● **Exercise directions**
Return the records word for word. Any pictures in them are not part of the copy.

● **Data to process**
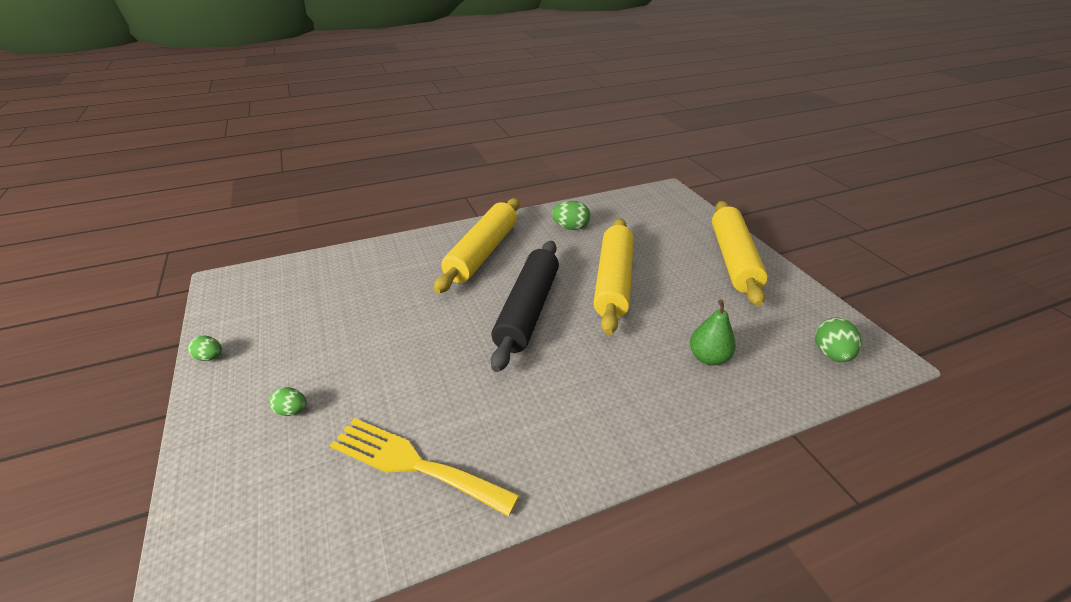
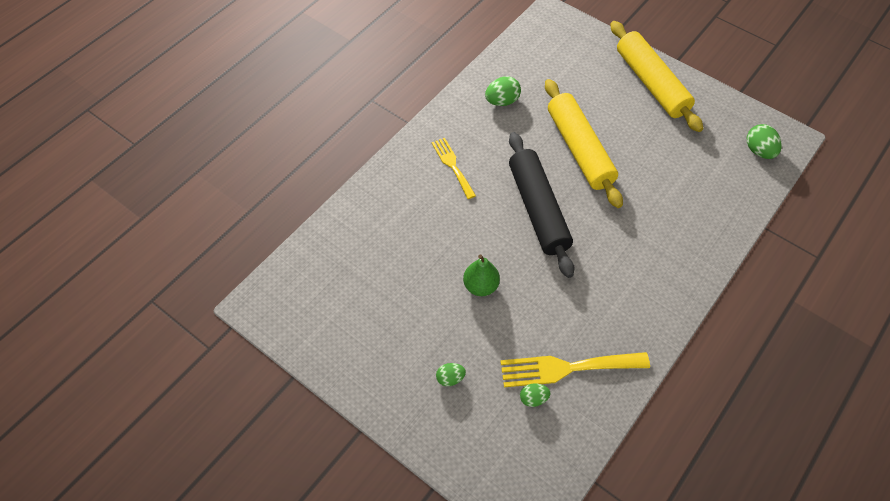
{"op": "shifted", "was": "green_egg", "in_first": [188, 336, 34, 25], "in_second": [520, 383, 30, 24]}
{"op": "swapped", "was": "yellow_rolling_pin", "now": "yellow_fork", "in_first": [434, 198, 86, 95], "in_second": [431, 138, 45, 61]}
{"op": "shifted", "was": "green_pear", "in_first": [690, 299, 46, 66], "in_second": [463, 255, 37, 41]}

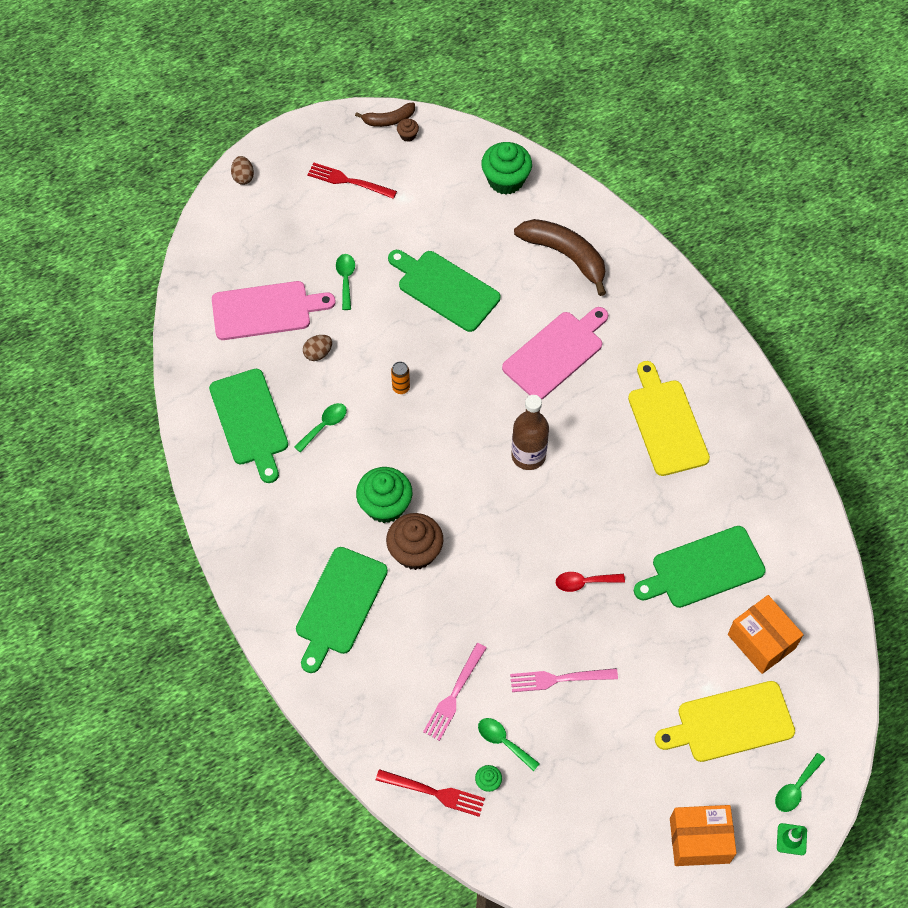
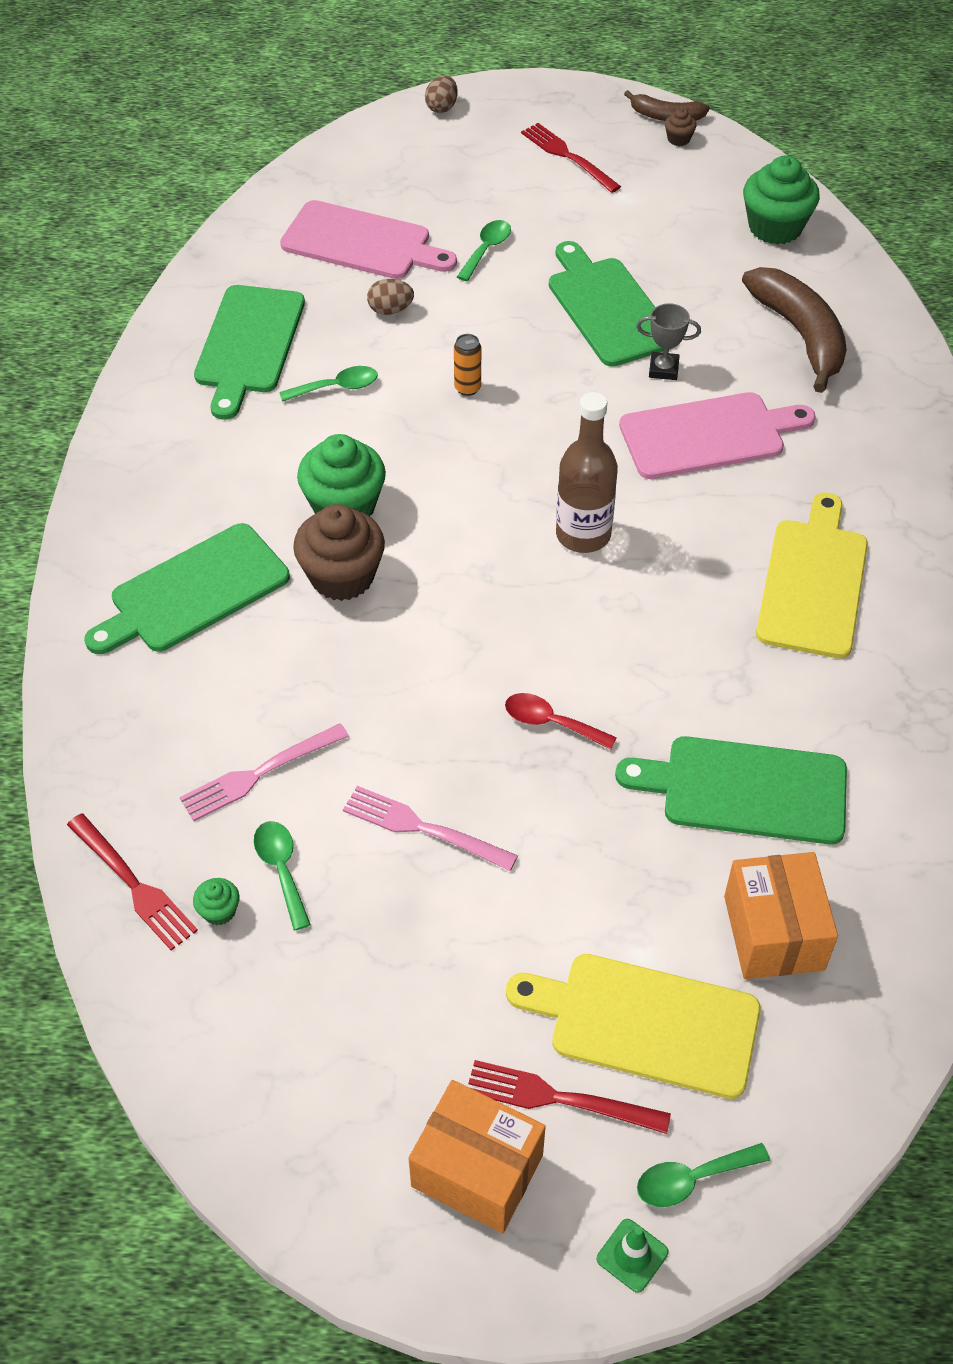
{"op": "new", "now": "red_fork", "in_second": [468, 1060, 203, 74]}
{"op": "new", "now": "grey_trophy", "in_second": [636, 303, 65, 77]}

● **Output for this task**
{"op": "shifted", "was": "green_egg", "in_first": [188, 336, 34, 25], "in_second": [520, 383, 30, 24]}
{"op": "swapped", "was": "yellow_rolling_pin", "now": "yellow_fork", "in_first": [434, 198, 86, 95], "in_second": [431, 138, 45, 61]}
{"op": "shifted", "was": "green_pear", "in_first": [690, 299, 46, 66], "in_second": [463, 255, 37, 41]}

{"op": "new", "now": "red_fork", "in_second": [468, 1060, 203, 74]}
{"op": "new", "now": "grey_trophy", "in_second": [636, 303, 65, 77]}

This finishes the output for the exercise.